In the records below, find the line containing "(405, 484) = (352, 251): white". Restate it and all the lines after it exactly, and omit the rest.
*** DATASET CONTENT Section Begins ***
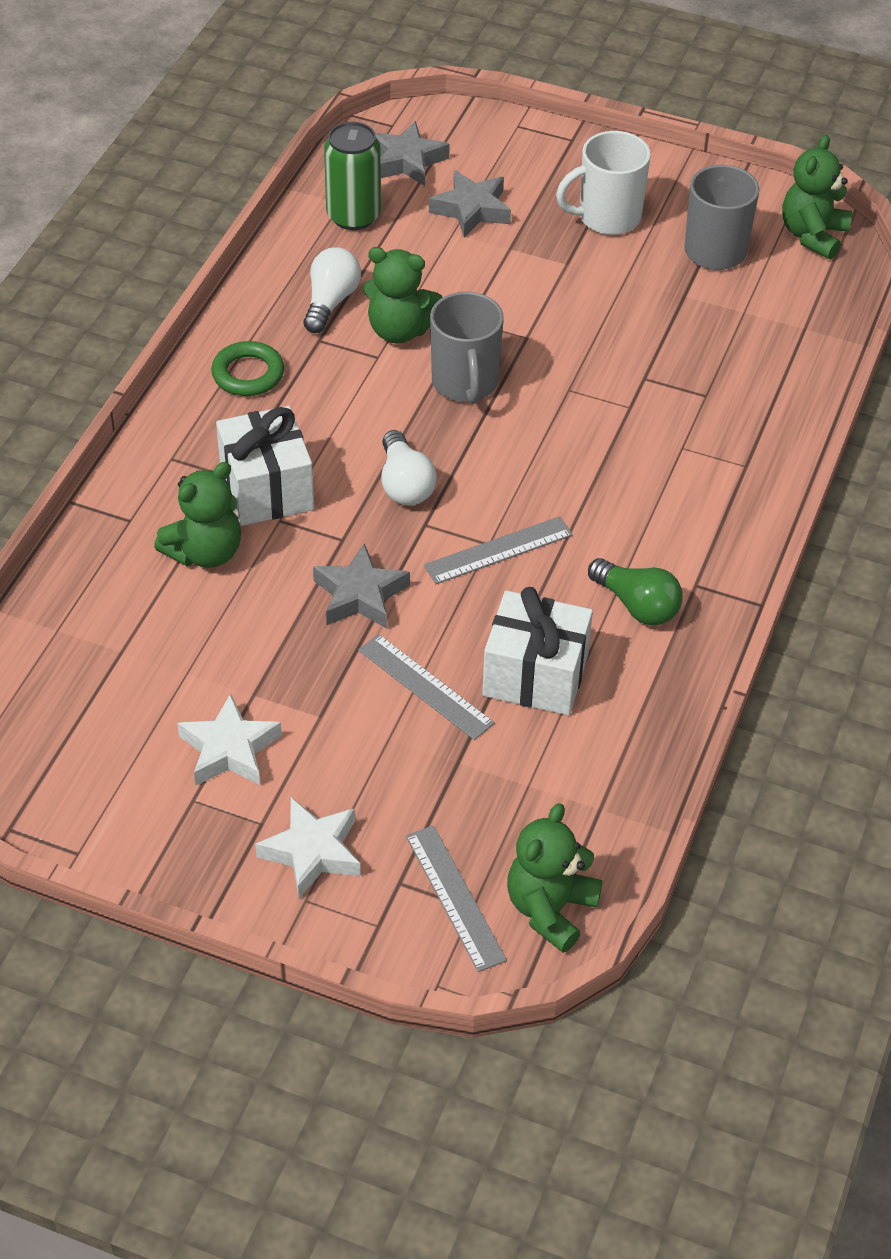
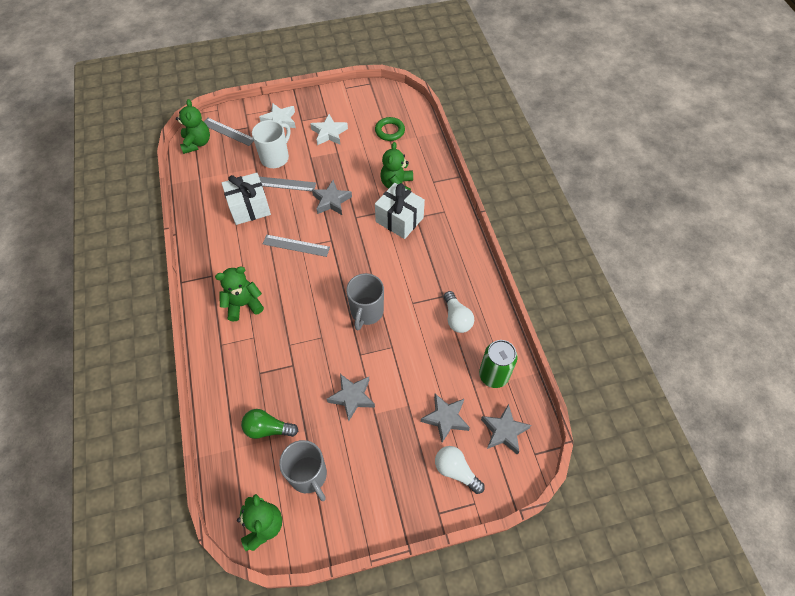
camera: 145 degrees right, 10 degrees up
(248, 374) = (453, 262): green ring -> green ring (389, 131)
(399, 330) = (415, 322): green teddy bear -> green teddy bear (243, 304)
(405, 484) = (352, 251): white light bulb -> white light bulb (456, 471)
(465, 383) = (366, 312): grey mug -> grey mug turned 120 degrees counterclockwise
(498, 550) = (296, 245): grey ruler -> grey ruler turned 75 degrees clockwise
(584, 295) = (352, 397): none -> grey star
(607, 217) = (377, 461): white mug -> white mug (275, 157)
(637, 605) = (229, 254): green light bulb -> green light bulb (268, 429)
*** DATASET CONTENT Section Ends ***
◆ OUTPUT BELOW:
(405, 484) = (352, 251): white light bulb -> white light bulb (456, 471)
(465, 383) = (366, 312): grey mug -> grey mug turned 120 degrees counterclockwise
(498, 550) = (296, 245): grey ruler -> grey ruler turned 75 degrees clockwise
(584, 295) = (352, 397): none -> grey star
(607, 217) = (377, 461): white mug -> white mug (275, 157)
(637, 605) = (229, 254): green light bulb -> green light bulb (268, 429)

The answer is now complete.